## Records supplied

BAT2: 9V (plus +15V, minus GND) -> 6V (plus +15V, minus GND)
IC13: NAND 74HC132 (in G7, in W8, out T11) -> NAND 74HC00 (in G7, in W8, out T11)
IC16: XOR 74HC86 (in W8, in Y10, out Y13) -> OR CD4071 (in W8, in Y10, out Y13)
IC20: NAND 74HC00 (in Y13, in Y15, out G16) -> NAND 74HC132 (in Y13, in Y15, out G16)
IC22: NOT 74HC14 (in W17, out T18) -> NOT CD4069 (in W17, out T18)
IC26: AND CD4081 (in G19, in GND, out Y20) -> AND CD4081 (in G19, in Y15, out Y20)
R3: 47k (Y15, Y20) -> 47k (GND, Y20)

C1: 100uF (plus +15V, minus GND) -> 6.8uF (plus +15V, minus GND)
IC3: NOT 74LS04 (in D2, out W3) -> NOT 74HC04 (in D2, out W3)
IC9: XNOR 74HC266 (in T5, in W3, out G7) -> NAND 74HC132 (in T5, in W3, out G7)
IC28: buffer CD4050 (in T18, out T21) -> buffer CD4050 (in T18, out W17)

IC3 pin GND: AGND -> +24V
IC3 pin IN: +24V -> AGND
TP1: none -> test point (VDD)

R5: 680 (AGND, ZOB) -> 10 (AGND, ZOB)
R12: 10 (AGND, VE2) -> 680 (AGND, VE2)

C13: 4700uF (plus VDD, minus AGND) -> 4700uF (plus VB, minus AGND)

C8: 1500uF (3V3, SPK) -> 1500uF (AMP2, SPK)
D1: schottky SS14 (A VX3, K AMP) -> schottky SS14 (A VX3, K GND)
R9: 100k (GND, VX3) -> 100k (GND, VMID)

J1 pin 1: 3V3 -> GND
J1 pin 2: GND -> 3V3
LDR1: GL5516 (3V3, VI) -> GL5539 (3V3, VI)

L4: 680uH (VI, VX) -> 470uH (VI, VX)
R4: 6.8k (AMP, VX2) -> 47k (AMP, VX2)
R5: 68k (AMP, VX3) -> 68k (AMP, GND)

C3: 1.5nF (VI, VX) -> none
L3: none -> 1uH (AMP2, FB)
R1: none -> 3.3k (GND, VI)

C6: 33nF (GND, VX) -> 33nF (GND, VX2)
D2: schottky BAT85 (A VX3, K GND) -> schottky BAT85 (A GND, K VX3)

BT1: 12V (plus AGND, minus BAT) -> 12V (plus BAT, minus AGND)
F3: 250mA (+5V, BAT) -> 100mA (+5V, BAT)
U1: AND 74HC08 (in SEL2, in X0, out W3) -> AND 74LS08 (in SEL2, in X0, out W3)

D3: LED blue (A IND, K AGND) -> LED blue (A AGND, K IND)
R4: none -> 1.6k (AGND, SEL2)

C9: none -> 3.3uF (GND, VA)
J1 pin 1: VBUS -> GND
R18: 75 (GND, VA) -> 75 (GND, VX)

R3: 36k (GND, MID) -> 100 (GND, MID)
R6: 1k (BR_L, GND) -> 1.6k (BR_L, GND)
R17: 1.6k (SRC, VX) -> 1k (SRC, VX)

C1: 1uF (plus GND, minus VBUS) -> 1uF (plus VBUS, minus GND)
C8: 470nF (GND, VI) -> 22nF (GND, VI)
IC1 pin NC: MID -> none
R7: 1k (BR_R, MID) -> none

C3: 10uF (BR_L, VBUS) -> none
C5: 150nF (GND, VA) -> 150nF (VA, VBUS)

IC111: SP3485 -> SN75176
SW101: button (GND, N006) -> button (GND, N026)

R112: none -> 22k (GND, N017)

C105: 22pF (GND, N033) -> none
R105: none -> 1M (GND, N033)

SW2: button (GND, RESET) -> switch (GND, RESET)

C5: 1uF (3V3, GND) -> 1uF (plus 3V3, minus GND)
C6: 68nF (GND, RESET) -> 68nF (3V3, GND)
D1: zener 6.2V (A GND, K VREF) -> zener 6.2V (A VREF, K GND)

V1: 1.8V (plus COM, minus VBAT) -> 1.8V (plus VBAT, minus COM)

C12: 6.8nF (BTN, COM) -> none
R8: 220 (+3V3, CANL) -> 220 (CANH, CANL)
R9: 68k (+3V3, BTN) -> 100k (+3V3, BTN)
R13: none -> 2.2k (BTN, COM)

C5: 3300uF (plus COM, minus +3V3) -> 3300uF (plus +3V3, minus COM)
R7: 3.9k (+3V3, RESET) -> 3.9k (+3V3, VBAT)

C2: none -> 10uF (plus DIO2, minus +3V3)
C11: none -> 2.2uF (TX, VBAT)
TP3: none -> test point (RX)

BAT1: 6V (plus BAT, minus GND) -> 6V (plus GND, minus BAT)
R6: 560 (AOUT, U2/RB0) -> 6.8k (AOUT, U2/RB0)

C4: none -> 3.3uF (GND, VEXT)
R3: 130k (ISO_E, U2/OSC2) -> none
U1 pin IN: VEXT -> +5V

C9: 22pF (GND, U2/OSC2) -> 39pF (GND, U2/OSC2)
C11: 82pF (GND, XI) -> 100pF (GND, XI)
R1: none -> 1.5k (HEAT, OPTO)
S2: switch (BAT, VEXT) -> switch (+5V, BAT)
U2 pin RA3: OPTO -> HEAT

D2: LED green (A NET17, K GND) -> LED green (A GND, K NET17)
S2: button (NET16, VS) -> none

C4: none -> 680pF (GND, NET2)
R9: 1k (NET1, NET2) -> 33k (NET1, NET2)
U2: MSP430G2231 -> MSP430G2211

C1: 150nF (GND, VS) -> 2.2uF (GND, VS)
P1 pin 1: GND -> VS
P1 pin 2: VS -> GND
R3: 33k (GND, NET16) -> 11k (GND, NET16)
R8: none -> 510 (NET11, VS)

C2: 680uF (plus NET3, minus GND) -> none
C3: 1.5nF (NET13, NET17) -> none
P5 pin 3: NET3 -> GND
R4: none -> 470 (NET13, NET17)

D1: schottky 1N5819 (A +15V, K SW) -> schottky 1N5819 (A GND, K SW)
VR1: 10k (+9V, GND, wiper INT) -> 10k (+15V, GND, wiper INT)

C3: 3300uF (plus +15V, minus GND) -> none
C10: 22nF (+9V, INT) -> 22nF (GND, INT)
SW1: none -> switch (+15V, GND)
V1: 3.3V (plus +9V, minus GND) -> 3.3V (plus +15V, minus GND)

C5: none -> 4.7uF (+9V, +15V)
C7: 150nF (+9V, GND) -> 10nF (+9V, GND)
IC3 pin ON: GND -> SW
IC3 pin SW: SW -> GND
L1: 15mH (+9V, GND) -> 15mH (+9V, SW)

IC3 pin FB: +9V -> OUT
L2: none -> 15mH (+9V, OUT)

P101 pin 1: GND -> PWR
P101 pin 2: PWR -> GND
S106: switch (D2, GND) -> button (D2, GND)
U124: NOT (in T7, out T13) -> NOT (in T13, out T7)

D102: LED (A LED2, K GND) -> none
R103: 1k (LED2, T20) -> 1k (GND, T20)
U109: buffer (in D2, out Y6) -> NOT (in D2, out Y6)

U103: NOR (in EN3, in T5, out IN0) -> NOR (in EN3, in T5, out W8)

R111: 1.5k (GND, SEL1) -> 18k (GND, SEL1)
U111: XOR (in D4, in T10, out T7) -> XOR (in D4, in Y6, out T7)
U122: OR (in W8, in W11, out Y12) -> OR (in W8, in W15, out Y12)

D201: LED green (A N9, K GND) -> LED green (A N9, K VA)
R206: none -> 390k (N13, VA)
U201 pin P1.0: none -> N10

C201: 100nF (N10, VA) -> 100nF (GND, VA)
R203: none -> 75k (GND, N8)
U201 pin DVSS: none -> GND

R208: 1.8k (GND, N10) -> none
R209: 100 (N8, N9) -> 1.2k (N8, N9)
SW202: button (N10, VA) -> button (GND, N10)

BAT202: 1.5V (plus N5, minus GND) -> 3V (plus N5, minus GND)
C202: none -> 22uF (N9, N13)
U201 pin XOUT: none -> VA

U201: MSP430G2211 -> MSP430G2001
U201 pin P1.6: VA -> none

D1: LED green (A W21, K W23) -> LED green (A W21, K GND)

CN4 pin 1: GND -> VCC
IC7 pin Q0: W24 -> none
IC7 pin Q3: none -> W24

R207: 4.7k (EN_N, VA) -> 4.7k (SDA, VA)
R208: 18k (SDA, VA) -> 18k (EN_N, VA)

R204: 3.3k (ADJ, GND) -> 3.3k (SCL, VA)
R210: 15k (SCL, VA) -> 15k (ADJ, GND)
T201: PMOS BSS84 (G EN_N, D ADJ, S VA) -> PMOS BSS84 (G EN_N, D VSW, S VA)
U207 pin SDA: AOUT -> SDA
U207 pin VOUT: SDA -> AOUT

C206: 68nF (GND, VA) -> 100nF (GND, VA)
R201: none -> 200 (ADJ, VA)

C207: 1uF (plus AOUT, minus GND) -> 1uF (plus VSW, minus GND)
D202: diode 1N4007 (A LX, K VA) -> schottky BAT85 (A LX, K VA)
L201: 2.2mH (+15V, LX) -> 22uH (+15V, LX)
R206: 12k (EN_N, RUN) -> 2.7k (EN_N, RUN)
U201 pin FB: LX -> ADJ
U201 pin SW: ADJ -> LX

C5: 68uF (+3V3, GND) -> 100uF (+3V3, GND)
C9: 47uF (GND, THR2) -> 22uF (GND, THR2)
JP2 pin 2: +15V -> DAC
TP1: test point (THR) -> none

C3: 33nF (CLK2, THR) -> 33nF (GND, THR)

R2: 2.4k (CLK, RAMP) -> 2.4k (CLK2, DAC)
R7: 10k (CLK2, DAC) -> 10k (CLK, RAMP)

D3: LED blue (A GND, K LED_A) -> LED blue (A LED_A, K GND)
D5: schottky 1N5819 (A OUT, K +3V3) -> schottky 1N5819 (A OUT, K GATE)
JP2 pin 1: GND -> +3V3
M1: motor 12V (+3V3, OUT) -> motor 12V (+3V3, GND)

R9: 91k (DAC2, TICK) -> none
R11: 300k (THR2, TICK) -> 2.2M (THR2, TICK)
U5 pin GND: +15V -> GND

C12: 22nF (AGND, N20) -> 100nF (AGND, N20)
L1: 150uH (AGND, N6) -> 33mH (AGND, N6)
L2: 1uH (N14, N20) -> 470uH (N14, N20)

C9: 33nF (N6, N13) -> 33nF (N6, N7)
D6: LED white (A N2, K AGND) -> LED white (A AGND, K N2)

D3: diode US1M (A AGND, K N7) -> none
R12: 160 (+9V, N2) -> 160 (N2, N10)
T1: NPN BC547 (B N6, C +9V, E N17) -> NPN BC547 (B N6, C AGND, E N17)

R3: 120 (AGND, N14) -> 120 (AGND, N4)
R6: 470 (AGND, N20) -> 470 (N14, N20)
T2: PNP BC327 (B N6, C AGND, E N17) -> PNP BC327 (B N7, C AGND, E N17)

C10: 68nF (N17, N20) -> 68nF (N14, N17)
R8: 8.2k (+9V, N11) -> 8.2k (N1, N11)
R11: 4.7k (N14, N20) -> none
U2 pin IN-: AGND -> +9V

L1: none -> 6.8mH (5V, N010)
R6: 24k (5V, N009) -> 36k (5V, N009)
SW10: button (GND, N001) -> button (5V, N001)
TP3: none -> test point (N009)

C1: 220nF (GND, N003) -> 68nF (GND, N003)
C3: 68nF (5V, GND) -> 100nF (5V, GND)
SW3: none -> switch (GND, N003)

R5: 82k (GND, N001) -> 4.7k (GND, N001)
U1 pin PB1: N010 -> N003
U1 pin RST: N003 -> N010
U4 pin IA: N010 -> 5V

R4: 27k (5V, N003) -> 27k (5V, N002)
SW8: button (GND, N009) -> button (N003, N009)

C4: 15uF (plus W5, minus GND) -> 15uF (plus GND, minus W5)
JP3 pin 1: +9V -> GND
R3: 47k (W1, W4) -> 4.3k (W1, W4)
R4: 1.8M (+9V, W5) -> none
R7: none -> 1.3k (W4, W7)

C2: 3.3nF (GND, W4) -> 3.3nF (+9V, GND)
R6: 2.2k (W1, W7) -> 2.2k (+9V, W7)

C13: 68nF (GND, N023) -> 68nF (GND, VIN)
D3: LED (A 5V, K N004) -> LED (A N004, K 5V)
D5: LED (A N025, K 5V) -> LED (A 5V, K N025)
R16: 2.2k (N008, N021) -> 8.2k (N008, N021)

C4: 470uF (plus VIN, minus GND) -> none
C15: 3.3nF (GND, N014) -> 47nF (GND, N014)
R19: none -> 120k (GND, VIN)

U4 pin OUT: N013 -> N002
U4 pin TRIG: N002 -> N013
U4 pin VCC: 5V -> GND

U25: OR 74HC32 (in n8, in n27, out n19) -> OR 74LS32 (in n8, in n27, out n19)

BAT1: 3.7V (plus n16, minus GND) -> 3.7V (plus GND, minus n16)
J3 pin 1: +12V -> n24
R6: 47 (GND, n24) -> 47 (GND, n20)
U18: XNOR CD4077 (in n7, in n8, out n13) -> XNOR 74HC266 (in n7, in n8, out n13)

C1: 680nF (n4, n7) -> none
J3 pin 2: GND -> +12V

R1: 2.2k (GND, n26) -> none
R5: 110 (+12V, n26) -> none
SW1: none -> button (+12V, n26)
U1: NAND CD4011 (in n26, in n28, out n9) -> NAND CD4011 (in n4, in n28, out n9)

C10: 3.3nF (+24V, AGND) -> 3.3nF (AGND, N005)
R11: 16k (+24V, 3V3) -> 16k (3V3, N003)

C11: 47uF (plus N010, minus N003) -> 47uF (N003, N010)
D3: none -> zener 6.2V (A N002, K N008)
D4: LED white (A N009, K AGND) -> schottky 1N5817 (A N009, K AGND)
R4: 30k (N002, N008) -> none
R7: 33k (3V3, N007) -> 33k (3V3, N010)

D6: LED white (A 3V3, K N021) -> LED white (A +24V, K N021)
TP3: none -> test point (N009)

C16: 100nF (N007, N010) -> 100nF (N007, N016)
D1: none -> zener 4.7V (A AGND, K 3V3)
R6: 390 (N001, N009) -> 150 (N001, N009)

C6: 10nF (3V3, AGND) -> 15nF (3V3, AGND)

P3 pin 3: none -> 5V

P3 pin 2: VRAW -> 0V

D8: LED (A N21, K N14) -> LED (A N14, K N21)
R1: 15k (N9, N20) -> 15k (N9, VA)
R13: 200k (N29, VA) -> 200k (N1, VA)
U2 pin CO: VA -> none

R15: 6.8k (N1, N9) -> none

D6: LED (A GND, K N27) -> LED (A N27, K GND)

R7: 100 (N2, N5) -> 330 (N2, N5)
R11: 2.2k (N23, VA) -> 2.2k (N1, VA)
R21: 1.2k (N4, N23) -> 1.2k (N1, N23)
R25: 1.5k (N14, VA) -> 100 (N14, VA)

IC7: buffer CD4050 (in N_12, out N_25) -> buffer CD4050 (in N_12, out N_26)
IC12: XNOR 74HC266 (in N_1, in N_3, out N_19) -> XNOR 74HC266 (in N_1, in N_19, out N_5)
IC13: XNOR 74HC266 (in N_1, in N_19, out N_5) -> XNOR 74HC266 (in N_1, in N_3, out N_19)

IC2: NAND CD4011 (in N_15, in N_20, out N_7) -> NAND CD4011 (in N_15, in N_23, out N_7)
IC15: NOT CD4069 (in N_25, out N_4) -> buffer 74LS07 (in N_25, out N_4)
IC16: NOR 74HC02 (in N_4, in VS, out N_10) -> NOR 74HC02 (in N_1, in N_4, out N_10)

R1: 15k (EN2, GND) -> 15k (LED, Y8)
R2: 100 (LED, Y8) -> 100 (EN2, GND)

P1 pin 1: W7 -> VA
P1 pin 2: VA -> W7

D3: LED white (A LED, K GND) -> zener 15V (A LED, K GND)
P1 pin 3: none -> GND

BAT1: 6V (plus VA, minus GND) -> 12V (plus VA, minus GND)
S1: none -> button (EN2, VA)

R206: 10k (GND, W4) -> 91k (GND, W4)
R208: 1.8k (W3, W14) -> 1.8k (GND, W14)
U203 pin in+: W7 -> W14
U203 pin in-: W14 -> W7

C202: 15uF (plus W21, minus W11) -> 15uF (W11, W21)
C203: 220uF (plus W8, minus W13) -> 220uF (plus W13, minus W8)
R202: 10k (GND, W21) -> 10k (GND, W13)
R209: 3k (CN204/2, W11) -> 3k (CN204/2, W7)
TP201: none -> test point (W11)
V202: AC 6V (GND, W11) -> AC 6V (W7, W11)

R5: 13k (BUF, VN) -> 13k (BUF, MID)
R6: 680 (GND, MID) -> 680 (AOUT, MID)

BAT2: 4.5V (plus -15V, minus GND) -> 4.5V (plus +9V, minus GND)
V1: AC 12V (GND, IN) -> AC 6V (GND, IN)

## Exercise prompt
Using the data above, transcribe the lines that run from the line with "BAT1: 3.7V (plus" to the line with "U1: NAND CD4011", both ends kept, and output nothing else.

## Exercise output
BAT1: 3.7V (plus n16, minus GND) -> 3.7V (plus GND, minus n16)
J3 pin 1: +12V -> n24
R6: 47 (GND, n24) -> 47 (GND, n20)
U18: XNOR CD4077 (in n7, in n8, out n13) -> XNOR 74HC266 (in n7, in n8, out n13)

C1: 680nF (n4, n7) -> none
J3 pin 2: GND -> +12V

R1: 2.2k (GND, n26) -> none
R5: 110 (+12V, n26) -> none
SW1: none -> button (+12V, n26)
U1: NAND CD4011 (in n26, in n28, out n9) -> NAND CD4011 (in n4, in n28, out n9)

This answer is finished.